- _Exercise goal_:
Reproduce the data that follows precisely.

--- START ---

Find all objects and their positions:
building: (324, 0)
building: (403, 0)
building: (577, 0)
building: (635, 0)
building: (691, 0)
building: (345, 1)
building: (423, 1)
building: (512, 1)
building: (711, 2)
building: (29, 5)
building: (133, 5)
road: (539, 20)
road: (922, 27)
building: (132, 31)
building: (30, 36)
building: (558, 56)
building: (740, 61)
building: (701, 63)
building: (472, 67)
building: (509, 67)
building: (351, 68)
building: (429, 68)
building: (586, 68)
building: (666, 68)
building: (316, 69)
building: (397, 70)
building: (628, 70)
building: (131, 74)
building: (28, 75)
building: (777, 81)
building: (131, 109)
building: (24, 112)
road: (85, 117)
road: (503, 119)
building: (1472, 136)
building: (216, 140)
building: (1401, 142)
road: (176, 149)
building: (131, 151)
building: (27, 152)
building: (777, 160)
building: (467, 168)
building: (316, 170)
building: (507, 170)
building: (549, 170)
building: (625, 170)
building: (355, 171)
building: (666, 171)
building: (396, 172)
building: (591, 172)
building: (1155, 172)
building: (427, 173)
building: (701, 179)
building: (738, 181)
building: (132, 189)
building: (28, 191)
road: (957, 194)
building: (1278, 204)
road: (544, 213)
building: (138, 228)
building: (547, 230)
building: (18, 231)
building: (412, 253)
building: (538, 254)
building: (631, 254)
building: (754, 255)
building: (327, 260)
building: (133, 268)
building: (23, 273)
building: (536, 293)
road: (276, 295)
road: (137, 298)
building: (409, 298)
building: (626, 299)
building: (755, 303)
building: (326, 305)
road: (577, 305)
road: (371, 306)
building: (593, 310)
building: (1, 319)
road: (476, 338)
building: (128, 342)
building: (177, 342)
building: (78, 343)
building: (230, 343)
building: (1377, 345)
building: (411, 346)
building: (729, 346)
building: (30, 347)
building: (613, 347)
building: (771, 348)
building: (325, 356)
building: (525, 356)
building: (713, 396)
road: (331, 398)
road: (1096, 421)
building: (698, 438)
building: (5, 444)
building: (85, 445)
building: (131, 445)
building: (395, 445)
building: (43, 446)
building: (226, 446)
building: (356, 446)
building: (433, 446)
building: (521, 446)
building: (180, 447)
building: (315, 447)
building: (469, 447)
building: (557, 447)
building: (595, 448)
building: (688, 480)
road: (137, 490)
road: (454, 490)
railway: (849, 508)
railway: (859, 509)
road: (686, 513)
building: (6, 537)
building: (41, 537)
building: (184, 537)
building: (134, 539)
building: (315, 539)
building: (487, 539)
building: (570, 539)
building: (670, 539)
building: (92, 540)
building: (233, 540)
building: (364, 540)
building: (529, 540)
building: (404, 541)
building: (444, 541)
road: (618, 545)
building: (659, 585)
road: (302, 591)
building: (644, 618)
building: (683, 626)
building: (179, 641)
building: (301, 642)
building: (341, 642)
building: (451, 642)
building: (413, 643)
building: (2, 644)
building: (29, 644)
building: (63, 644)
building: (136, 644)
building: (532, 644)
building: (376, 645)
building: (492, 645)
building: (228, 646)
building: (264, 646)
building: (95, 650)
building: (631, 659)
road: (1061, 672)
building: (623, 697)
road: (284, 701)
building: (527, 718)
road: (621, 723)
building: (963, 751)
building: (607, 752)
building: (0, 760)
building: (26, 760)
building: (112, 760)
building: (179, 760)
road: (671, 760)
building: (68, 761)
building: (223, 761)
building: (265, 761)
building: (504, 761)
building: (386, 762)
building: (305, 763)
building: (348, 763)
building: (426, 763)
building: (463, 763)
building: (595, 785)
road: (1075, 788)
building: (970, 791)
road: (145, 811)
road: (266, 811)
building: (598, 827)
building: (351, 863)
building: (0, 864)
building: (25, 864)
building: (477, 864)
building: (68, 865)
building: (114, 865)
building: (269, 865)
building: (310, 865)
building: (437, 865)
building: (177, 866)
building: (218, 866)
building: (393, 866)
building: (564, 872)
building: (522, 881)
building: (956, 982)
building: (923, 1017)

--- END ---

- _Response_:
Find all objects and their positions:
building: (324, 0)
building: (403, 0)
building: (577, 0)
building: (635, 0)
building: (691, 0)
building: (345, 1)
building: (423, 1)
building: (512, 1)
building: (711, 2)
building: (29, 5)
building: (133, 5)
road: (539, 20)
road: (922, 27)
building: (132, 31)
building: (30, 36)
building: (558, 56)
building: (740, 61)
building: (701, 63)
building: (472, 67)
building: (509, 67)
building: (351, 68)
building: (429, 68)
building: (586, 68)
building: (666, 68)
building: (316, 69)
building: (397, 70)
building: (628, 70)
building: (131, 74)
building: (28, 75)
building: (777, 81)
building: (131, 109)
building: (24, 112)
road: (85, 117)
road: (503, 119)
building: (1472, 136)
building: (216, 140)
building: (1401, 142)
road: (176, 149)
building: (131, 151)
building: (27, 152)
building: (777, 160)
building: (467, 168)
building: (316, 170)
building: (507, 170)
building: (549, 170)
building: (625, 170)
building: (355, 171)
building: (666, 171)
building: (396, 172)
building: (591, 172)
building: (1155, 172)
building: (427, 173)
building: (701, 179)
building: (738, 181)
building: (132, 189)
building: (28, 191)
road: (957, 194)
building: (1278, 204)
road: (544, 213)
building: (138, 228)
building: (547, 230)
building: (18, 231)
building: (412, 253)
building: (538, 254)
building: (631, 254)
building: (754, 255)
building: (327, 260)
building: (133, 268)
building: (23, 273)
building: (536, 293)
road: (276, 295)
road: (137, 298)
building: (409, 298)
building: (626, 299)
building: (755, 303)
building: (326, 305)
road: (577, 305)
road: (371, 306)
building: (593, 310)
building: (1, 319)
road: (476, 338)
building: (128, 342)
building: (177, 342)
building: (78, 343)
building: (230, 343)
building: (1377, 345)
building: (411, 346)
building: (729, 346)
building: (30, 347)
building: (613, 347)
building: (771, 348)
building: (325, 356)
building: (525, 356)
building: (713, 396)
road: (331, 398)
road: (1096, 421)
building: (698, 438)
building: (5, 444)
building: (85, 445)
building: (131, 445)
building: (395, 445)
building: (43, 446)
building: (226, 446)
building: (356, 446)
building: (433, 446)
building: (521, 446)
building: (180, 447)
building: (315, 447)
building: (469, 447)
building: (557, 447)
building: (595, 448)
building: (688, 480)
road: (137, 490)
road: (454, 490)
railway: (849, 508)
railway: (859, 509)
road: (686, 513)
building: (6, 537)
building: (41, 537)
building: (184, 537)
building: (134, 539)
building: (315, 539)
building: (487, 539)
building: (570, 539)
building: (670, 539)
building: (92, 540)
building: (233, 540)
building: (364, 540)
building: (529, 540)
building: (404, 541)
building: (444, 541)
road: (618, 545)
building: (659, 585)
road: (302, 591)
building: (644, 618)
building: (683, 626)
building: (179, 641)
building: (301, 642)
building: (341, 642)
building: (451, 642)
building: (413, 643)
building: (2, 644)
building: (29, 644)
building: (63, 644)
building: (136, 644)
building: (532, 644)
building: (376, 645)
building: (492, 645)
building: (228, 646)
building: (264, 646)
building: (95, 650)
building: (631, 659)
road: (1061, 672)
building: (623, 697)
road: (284, 701)
building: (527, 718)
road: (621, 723)
building: (963, 751)
building: (607, 752)
building: (0, 760)
building: (26, 760)
building: (112, 760)
building: (179, 760)
road: (671, 760)
building: (68, 761)
building: (223, 761)
building: (265, 761)
building: (504, 761)
building: (386, 762)
building: (305, 763)
building: (348, 763)
building: (426, 763)
building: (463, 763)
building: (595, 785)
road: (1075, 788)
building: (970, 791)
road: (145, 811)
road: (266, 811)
building: (598, 827)
building: (351, 863)
building: (0, 864)
building: (25, 864)
building: (477, 864)
building: (68, 865)
building: (114, 865)
building: (269, 865)
building: (310, 865)
building: (437, 865)
building: (177, 866)
building: (218, 866)
building: (393, 866)
building: (564, 872)
building: (522, 881)
building: (956, 982)
building: (923, 1017)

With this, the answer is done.